Spatial object tracking data
..........

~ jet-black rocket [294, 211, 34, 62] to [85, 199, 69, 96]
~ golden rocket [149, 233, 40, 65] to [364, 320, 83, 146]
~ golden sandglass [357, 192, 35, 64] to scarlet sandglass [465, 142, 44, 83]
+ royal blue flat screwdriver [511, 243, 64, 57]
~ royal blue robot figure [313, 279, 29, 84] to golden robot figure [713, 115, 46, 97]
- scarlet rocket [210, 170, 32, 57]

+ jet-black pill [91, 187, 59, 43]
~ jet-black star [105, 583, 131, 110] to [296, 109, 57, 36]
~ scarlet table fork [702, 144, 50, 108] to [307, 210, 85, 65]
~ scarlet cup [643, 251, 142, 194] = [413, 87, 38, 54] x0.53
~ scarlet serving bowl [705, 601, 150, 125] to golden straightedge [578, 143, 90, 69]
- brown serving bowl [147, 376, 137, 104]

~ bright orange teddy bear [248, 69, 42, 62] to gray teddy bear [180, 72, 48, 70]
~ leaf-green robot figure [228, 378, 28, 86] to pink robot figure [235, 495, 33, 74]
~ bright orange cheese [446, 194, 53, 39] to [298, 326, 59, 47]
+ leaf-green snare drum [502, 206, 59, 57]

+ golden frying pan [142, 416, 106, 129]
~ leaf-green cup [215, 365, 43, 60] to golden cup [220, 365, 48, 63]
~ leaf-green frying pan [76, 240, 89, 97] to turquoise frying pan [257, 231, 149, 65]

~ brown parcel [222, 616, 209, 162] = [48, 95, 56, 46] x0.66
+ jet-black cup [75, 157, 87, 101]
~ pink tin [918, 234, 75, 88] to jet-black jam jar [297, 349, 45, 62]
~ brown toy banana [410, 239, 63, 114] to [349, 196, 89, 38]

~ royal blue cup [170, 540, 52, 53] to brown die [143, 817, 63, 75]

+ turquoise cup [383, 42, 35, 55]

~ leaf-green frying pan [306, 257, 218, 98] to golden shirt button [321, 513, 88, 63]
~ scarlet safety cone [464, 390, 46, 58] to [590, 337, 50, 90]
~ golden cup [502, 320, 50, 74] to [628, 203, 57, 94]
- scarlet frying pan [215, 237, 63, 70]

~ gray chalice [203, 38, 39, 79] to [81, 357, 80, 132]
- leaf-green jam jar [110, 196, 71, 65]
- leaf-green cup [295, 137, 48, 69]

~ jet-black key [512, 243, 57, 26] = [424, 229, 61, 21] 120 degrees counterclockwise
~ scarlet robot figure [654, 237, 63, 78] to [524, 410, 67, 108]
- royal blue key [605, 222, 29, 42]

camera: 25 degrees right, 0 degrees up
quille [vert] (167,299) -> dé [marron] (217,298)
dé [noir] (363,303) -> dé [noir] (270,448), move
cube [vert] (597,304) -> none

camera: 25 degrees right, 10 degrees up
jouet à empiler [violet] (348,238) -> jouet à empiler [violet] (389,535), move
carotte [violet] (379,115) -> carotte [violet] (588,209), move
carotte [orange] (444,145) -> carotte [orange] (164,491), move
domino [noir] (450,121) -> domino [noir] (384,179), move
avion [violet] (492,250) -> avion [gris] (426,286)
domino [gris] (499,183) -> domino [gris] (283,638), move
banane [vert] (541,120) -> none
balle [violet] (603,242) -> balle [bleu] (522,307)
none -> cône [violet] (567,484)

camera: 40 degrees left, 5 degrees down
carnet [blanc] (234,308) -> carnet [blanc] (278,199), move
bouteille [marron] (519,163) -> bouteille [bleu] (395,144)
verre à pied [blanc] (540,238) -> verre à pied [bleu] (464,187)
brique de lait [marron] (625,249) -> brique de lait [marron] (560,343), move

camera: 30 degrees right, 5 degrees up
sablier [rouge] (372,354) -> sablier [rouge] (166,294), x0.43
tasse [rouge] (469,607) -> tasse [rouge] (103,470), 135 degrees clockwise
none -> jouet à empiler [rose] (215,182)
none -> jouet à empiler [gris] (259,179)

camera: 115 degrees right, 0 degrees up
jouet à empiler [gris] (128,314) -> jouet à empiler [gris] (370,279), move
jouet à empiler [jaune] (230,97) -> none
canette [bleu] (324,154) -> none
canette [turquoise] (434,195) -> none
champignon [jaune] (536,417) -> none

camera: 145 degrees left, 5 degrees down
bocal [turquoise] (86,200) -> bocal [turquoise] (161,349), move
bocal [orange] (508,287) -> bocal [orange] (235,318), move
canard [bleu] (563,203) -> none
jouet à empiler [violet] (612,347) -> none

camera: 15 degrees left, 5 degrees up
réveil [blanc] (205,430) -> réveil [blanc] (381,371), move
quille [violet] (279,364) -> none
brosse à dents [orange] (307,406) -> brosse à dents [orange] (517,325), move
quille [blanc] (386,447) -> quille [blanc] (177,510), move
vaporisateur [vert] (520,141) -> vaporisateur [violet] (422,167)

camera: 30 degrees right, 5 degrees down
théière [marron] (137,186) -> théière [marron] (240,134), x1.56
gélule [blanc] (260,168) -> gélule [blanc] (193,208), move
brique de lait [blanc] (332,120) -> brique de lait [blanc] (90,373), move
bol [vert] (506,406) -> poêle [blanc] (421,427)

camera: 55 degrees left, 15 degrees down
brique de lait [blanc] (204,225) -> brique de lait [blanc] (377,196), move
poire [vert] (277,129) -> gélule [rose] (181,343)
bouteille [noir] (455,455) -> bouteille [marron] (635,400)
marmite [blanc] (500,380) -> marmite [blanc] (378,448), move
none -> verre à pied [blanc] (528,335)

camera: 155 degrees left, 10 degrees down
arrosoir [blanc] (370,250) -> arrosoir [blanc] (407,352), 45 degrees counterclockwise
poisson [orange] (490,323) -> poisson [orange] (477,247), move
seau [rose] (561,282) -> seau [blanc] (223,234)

..........

Return each entry without altering a single word.

~ jet-black rocket [294, 211, 34, 62] to [85, 199, 69, 96]
~ golden rocket [149, 233, 40, 65] to [364, 320, 83, 146]
~ golden sandglass [357, 192, 35, 64] to scarlet sandglass [465, 142, 44, 83]
+ royal blue flat screwdriver [511, 243, 64, 57]
~ royal blue robot figure [313, 279, 29, 84] to golden robot figure [713, 115, 46, 97]
- scarlet rocket [210, 170, 32, 57]

+ jet-black pill [91, 187, 59, 43]
~ jet-black star [105, 583, 131, 110] to [296, 109, 57, 36]
~ scarlet table fork [702, 144, 50, 108] to [307, 210, 85, 65]
~ scarlet cup [643, 251, 142, 194] = [413, 87, 38, 54] x0.53
~ scarlet serving bowl [705, 601, 150, 125] to golden straightedge [578, 143, 90, 69]
- brown serving bowl [147, 376, 137, 104]

~ bright orange teddy bear [248, 69, 42, 62] to gray teddy bear [180, 72, 48, 70]
~ leaf-green robot figure [228, 378, 28, 86] to pink robot figure [235, 495, 33, 74]
~ bright orange cheese [446, 194, 53, 39] to [298, 326, 59, 47]
+ leaf-green snare drum [502, 206, 59, 57]

+ golden frying pan [142, 416, 106, 129]
~ leaf-green cup [215, 365, 43, 60] to golden cup [220, 365, 48, 63]
~ leaf-green frying pan [76, 240, 89, 97] to turquoise frying pan [257, 231, 149, 65]

~ brown parcel [222, 616, 209, 162] = [48, 95, 56, 46] x0.66
+ jet-black cup [75, 157, 87, 101]
~ pink tin [918, 234, 75, 88] to jet-black jam jar [297, 349, 45, 62]
~ brown toy banana [410, 239, 63, 114] to [349, 196, 89, 38]

~ royal blue cup [170, 540, 52, 53] to brown die [143, 817, 63, 75]

+ turquoise cup [383, 42, 35, 55]

~ leaf-green frying pan [306, 257, 218, 98] to golden shirt button [321, 513, 88, 63]
~ scarlet safety cone [464, 390, 46, 58] to [590, 337, 50, 90]
~ golden cup [502, 320, 50, 74] to [628, 203, 57, 94]
- scarlet frying pan [215, 237, 63, 70]

~ gray chalice [203, 38, 39, 79] to [81, 357, 80, 132]
- leaf-green jam jar [110, 196, 71, 65]
- leaf-green cup [295, 137, 48, 69]

~ jet-black key [512, 243, 57, 26] = [424, 229, 61, 21] 120 degrees counterclockwise
~ scarlet robot figure [654, 237, 63, 78] to [524, 410, 67, 108]
- royal blue key [605, 222, 29, 42]

camera: 25 degrees right, 0 degrees up
quille [vert] (167,299) -> dé [marron] (217,298)
dé [noir] (363,303) -> dé [noir] (270,448), move
cube [vert] (597,304) -> none

camera: 25 degrees right, 10 degrees up
jouet à empiler [violet] (348,238) -> jouet à empiler [violet] (389,535), move
carotte [violet] (379,115) -> carotte [violet] (588,209), move
carotte [orange] (444,145) -> carotte [orange] (164,491), move
domino [noir] (450,121) -> domino [noir] (384,179), move
avion [violet] (492,250) -> avion [gris] (426,286)
domino [gris] (499,183) -> domino [gris] (283,638), move
banane [vert] (541,120) -> none
balle [violet] (603,242) -> balle [bleu] (522,307)
none -> cône [violet] (567,484)

camera: 40 degrees left, 5 degrees down
carnet [blanc] (234,308) -> carnet [blanc] (278,199), move
bouteille [marron] (519,163) -> bouteille [bleu] (395,144)
verre à pied [blanc] (540,238) -> verre à pied [bleu] (464,187)
brique de lait [marron] (625,249) -> brique de lait [marron] (560,343), move

camera: 30 degrees right, 5 degrees up
sablier [rouge] (372,354) -> sablier [rouge] (166,294), x0.43
tasse [rouge] (469,607) -> tasse [rouge] (103,470), 135 degrees clockwise
none -> jouet à empiler [rose] (215,182)
none -> jouet à empiler [gris] (259,179)

camera: 115 degrees right, 0 degrees up
jouet à empiler [gris] (128,314) -> jouet à empiler [gris] (370,279), move
jouet à empiler [jaune] (230,97) -> none
canette [bleu] (324,154) -> none
canette [turquoise] (434,195) -> none
champignon [jaune] (536,417) -> none

camera: 145 degrees left, 5 degrees down
bocal [turquoise] (86,200) -> bocal [turquoise] (161,349), move
bocal [orange] (508,287) -> bocal [orange] (235,318), move
canard [bleu] (563,203) -> none
jouet à empiler [violet] (612,347) -> none

camera: 15 degrees left, 5 degrees up
réveil [blanc] (205,430) -> réveil [blanc] (381,371), move
quille [violet] (279,364) -> none
brosse à dents [orange] (307,406) -> brosse à dents [orange] (517,325), move
quille [blanc] (386,447) -> quille [blanc] (177,510), move
vaporisateur [vert] (520,141) -> vaporisateur [violet] (422,167)

camera: 30 degrees right, 5 degrees down
théière [marron] (137,186) -> théière [marron] (240,134), x1.56
gélule [blanc] (260,168) -> gélule [blanc] (193,208), move
brique de lait [blanc] (332,120) -> brique de lait [blanc] (90,373), move
bol [vert] (506,406) -> poêle [blanc] (421,427)

camera: 55 degrees left, 15 degrees down
brique de lait [blanc] (204,225) -> brique de lait [blanc] (377,196), move
poire [vert] (277,129) -> gélule [rose] (181,343)
bouteille [noir] (455,455) -> bouteille [marron] (635,400)
marmite [blanc] (500,380) -> marmite [blanc] (378,448), move
none -> verre à pied [blanc] (528,335)

camera: 155 degrees left, 10 degrees down
arrosoir [blanc] (370,250) -> arrosoir [blanc] (407,352), 45 degrees counterclockwise
poisson [orange] (490,323) -> poisson [orange] (477,247), move
seau [rose] (561,282) -> seau [blanc] (223,234)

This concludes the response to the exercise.